> [DIRECTIONS FOR THIS TASK]: When you reach the line with "none -> brown brick B3:B4 level 1" in the listing below, transcribe it and each line after it up to and including the line with "none -> blue brick E10 level 2", exactly and with nothing else.

------------------------

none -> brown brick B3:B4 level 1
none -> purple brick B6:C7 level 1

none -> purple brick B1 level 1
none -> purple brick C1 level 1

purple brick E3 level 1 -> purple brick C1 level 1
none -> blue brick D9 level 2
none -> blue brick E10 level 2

------------------------

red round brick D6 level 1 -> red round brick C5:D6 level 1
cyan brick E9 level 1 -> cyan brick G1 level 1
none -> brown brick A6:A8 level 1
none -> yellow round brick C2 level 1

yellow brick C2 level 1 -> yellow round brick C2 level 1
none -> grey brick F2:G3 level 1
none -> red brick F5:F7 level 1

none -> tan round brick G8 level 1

------------------------

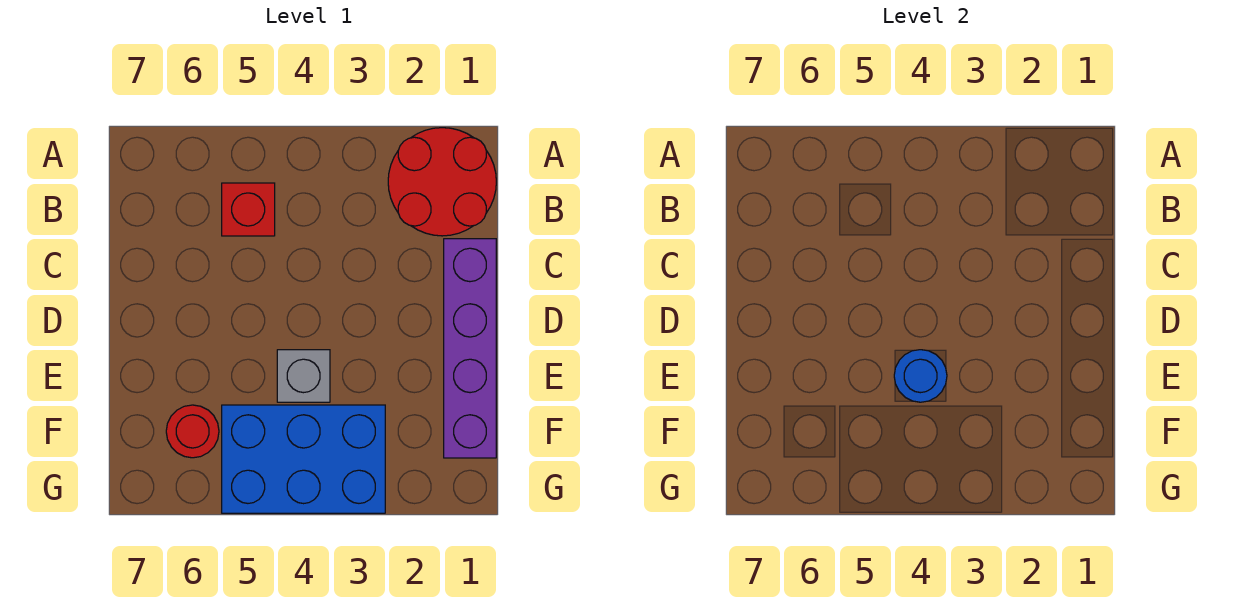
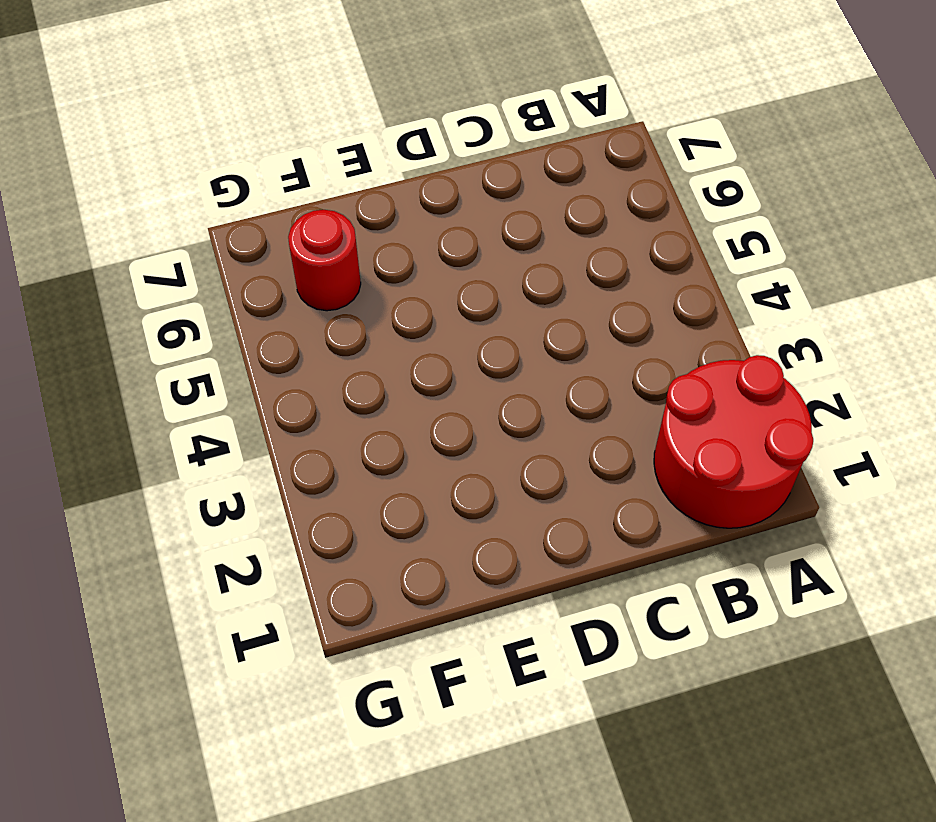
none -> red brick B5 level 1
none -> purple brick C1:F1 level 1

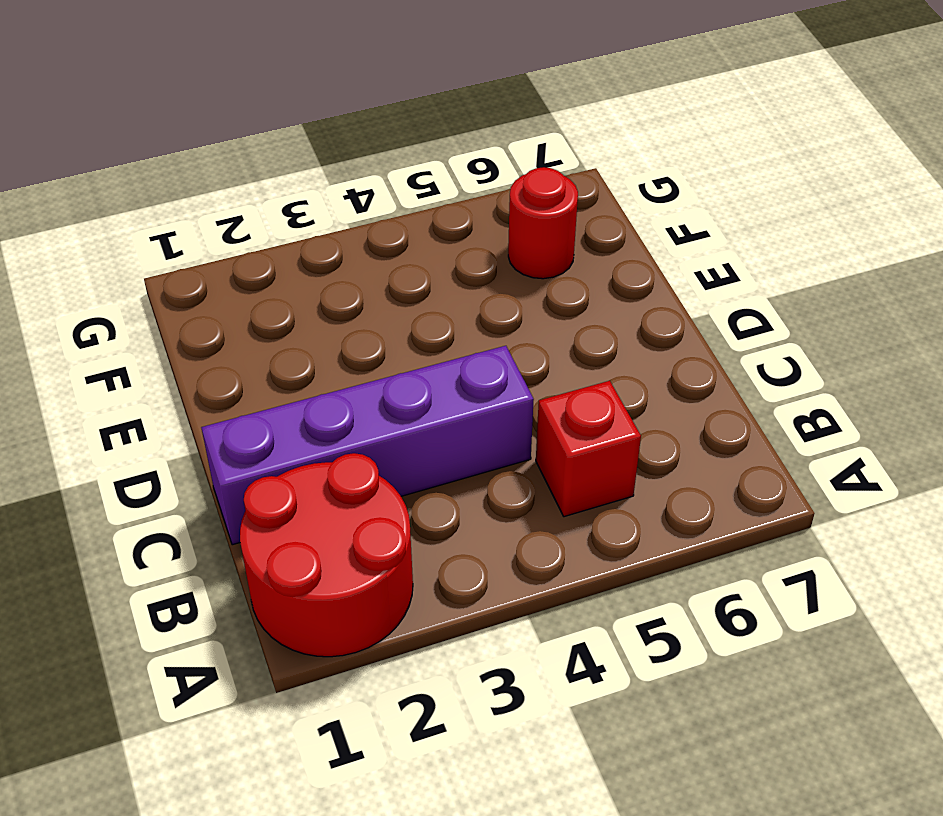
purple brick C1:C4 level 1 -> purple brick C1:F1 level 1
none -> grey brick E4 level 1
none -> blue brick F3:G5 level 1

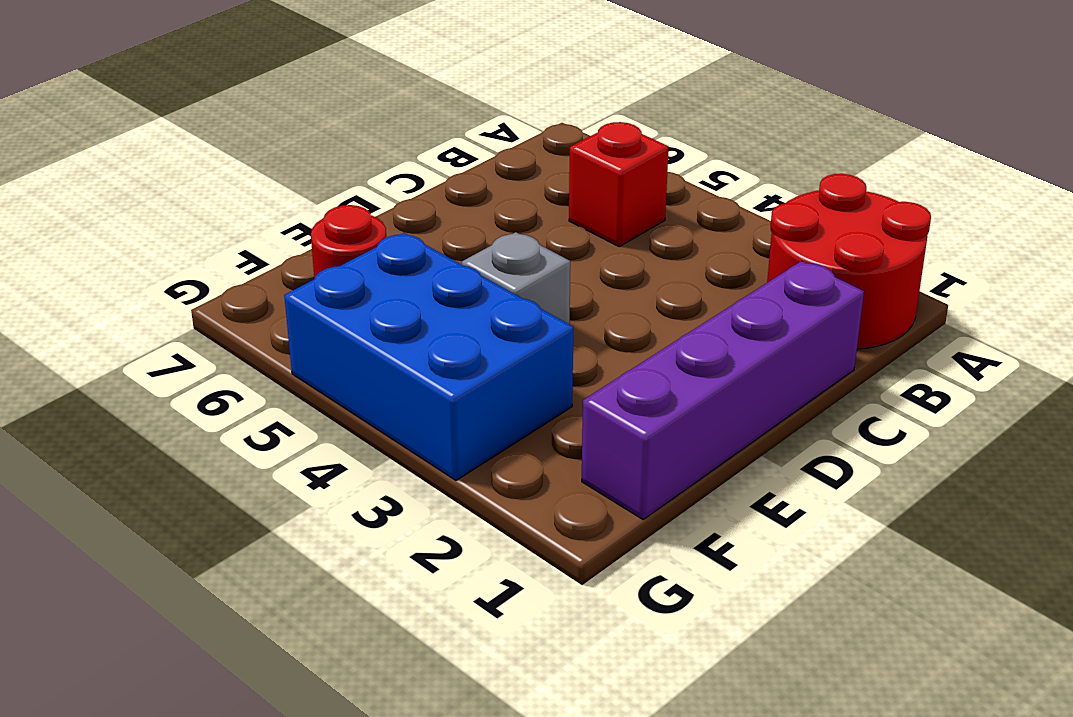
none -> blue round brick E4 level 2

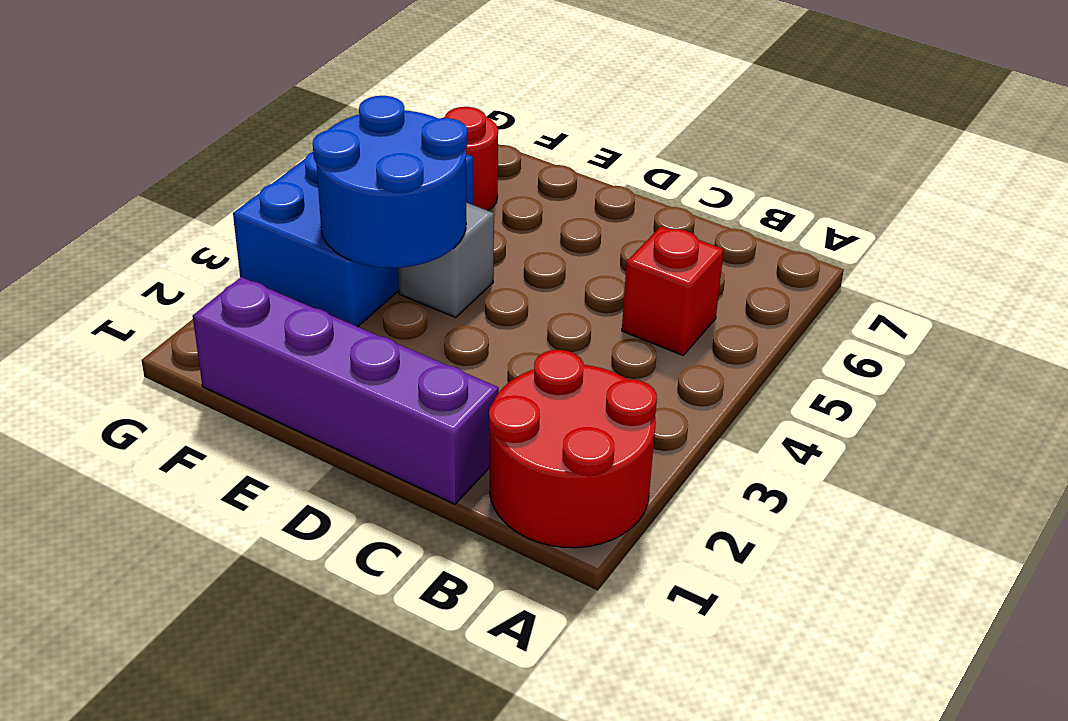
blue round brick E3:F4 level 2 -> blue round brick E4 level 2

------------------------

> [OUTPUT FOR THIS TASK]:
none -> brown brick B3:B4 level 1
none -> purple brick B6:C7 level 1

none -> purple brick B1 level 1
none -> purple brick C1 level 1

purple brick E3 level 1 -> purple brick C1 level 1
none -> blue brick D9 level 2
none -> blue brick E10 level 2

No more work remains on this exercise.